═══ Data ═══

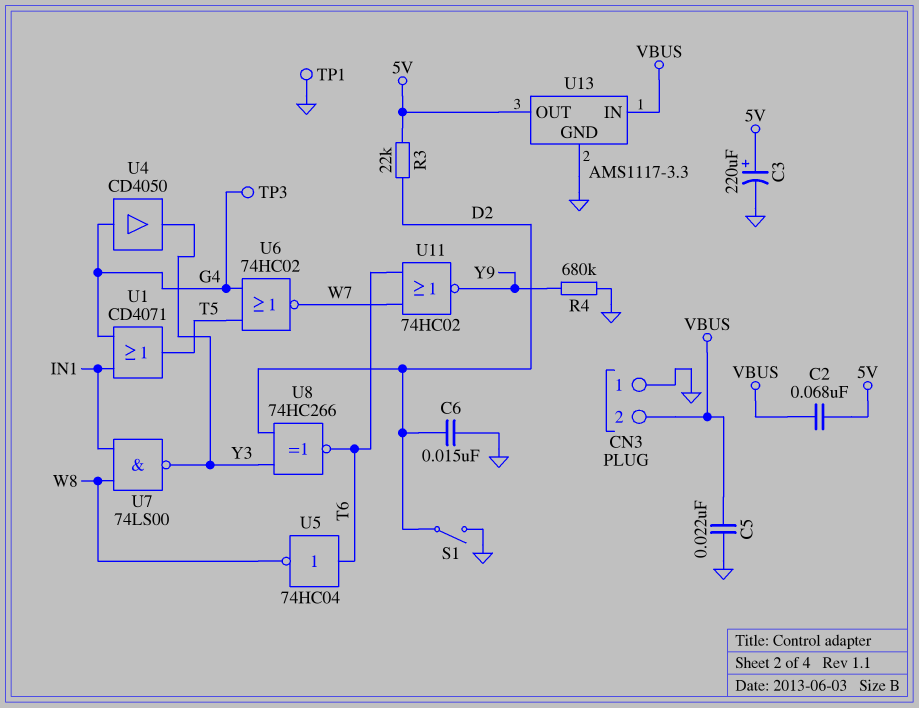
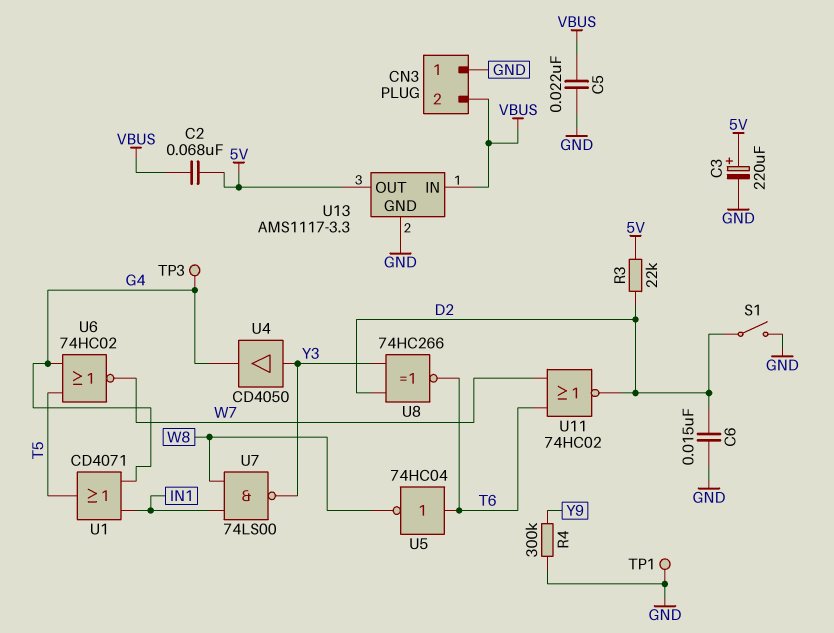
R4: 680k (GND, Y9) -> 300k (GND, Y9)
U4: buffer CD4050 (in G4, out Y3) -> buffer CD4050 (in Y3, out G4)
U11: NOR 74HC02 (in T6, in W7, out Y9) -> NOR 74HC02 (in T6, in W7, out D2)

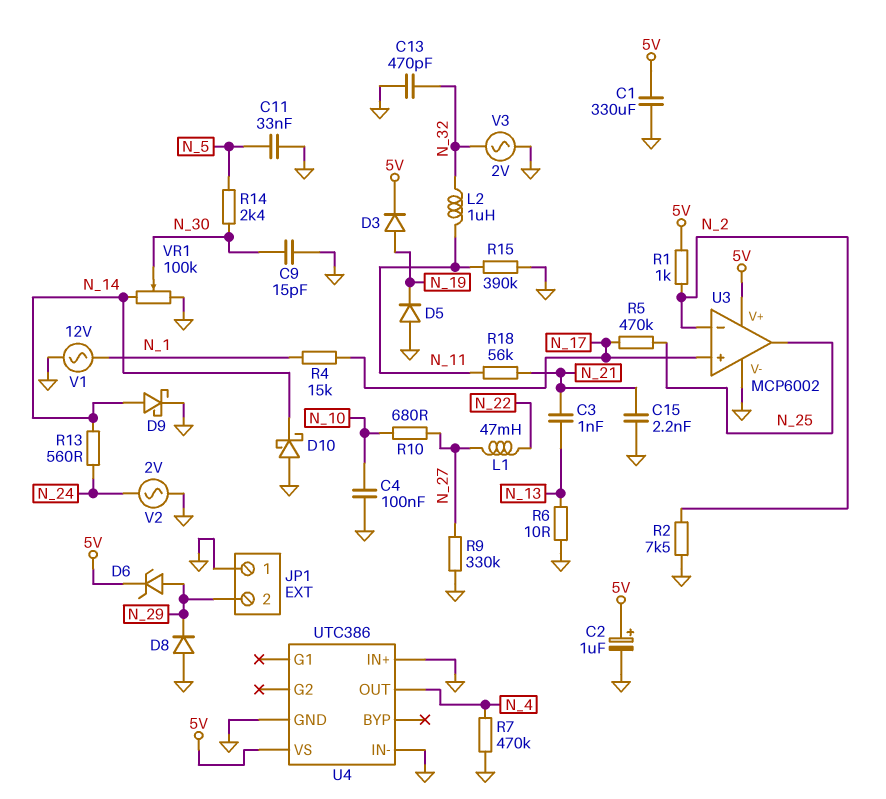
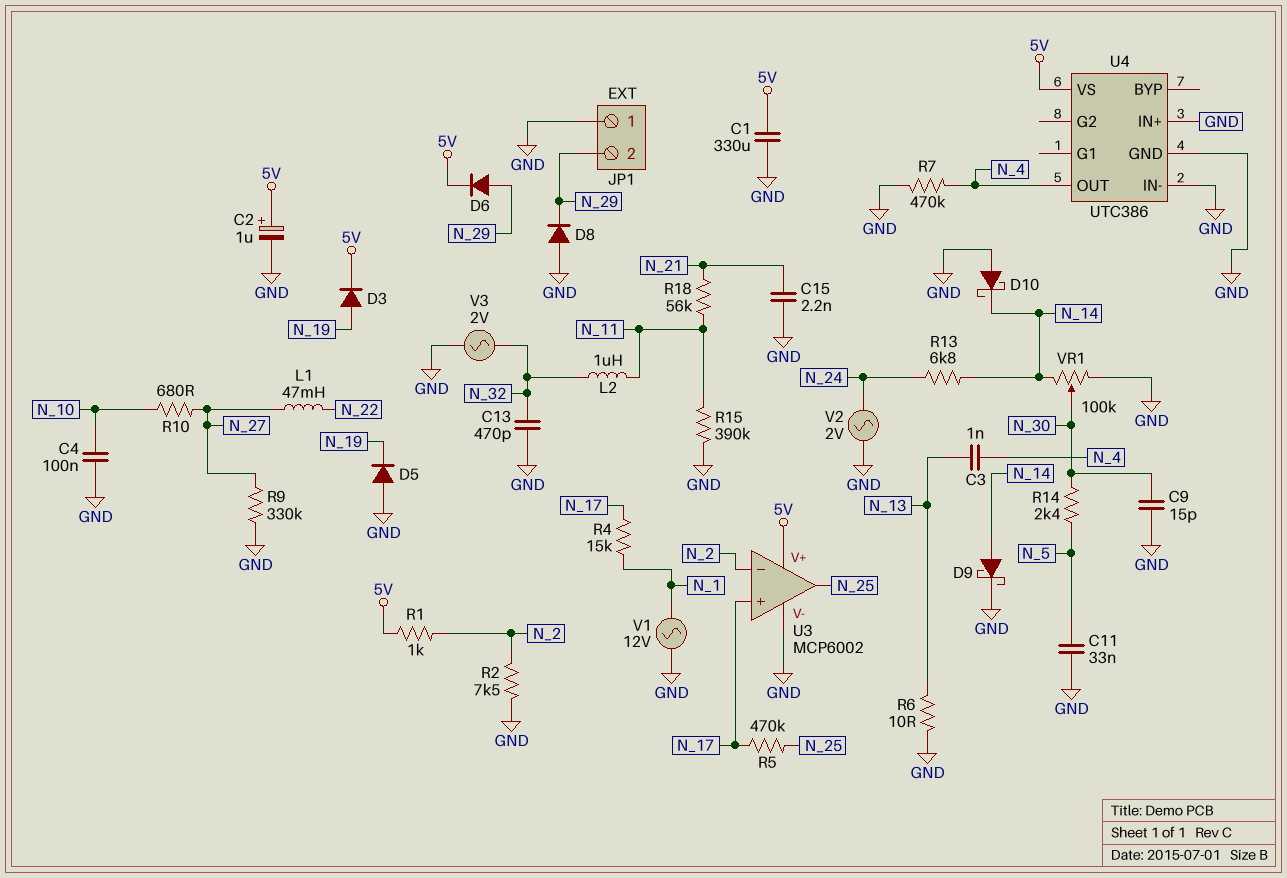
C3: 1nF (N_13, N_21) -> 1nF (N_4, N_13)
D6: zener (A N_29, K 5V) -> diode (A N_29, K 5V)
R13: 560 (N_14, N_24) -> 6.8k (N_14, N_24)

═══

# [What you should do]
The answer should be the complete listing, set down exactly, without pictures.

# [Response to this exercise]
R4: 680k (GND, Y9) -> 300k (GND, Y9)
U4: buffer CD4050 (in G4, out Y3) -> buffer CD4050 (in Y3, out G4)
U11: NOR 74HC02 (in T6, in W7, out Y9) -> NOR 74HC02 (in T6, in W7, out D2)

C3: 1nF (N_13, N_21) -> 1nF (N_4, N_13)
D6: zener (A N_29, K 5V) -> diode (A N_29, K 5V)
R13: 560 (N_14, N_24) -> 6.8k (N_14, N_24)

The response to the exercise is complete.